REQUIRED ACTION ▸
Quote exactly the lines spanning from the top of the data below to the line that contains "SD1 pin MISO: 5V -> D4", including both.

===== INFORMATION SUPPLIED

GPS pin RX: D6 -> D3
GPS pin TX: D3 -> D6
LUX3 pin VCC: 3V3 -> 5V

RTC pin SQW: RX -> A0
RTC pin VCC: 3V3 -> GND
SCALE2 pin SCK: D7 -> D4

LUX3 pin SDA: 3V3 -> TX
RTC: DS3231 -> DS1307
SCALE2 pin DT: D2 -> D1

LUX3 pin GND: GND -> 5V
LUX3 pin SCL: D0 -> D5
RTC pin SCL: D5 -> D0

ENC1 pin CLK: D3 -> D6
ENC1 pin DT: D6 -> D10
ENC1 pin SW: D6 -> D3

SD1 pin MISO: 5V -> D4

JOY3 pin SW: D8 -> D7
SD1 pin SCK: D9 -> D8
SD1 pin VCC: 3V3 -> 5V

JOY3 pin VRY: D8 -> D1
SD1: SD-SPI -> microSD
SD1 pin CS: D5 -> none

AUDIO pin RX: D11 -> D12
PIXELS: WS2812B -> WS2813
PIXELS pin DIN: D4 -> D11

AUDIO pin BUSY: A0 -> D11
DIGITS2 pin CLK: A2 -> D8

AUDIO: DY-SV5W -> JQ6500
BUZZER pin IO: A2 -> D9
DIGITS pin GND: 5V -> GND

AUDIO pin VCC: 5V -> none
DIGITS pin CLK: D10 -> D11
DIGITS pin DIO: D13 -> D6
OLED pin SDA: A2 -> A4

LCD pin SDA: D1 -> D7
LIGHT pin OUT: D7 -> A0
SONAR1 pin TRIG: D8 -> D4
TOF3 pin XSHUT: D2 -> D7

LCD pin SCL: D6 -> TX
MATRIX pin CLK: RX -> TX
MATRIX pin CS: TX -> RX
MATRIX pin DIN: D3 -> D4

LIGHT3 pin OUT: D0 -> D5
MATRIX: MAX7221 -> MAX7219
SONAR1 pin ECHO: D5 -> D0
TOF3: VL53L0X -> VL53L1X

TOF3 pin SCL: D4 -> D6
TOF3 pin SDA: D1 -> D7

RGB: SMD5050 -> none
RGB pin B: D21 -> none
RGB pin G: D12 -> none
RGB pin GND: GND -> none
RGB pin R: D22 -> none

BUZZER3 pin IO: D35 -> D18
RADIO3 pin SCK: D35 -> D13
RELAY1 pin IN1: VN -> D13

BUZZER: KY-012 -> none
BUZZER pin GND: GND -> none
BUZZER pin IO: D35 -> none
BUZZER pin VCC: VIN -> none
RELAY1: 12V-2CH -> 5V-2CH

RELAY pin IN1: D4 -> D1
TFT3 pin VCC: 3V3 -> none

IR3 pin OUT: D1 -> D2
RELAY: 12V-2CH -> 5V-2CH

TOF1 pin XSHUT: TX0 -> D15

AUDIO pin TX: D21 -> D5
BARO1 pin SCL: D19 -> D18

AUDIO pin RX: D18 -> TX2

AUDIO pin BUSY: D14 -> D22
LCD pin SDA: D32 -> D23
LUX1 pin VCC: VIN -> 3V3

==========

EXERCISE ANSWER ▸
GPS pin RX: D6 -> D3
GPS pin TX: D3 -> D6
LUX3 pin VCC: 3V3 -> 5V

RTC pin SQW: RX -> A0
RTC pin VCC: 3V3 -> GND
SCALE2 pin SCK: D7 -> D4

LUX3 pin SDA: 3V3 -> TX
RTC: DS3231 -> DS1307
SCALE2 pin DT: D2 -> D1

LUX3 pin GND: GND -> 5V
LUX3 pin SCL: D0 -> D5
RTC pin SCL: D5 -> D0

ENC1 pin CLK: D3 -> D6
ENC1 pin DT: D6 -> D10
ENC1 pin SW: D6 -> D3

SD1 pin MISO: 5V -> D4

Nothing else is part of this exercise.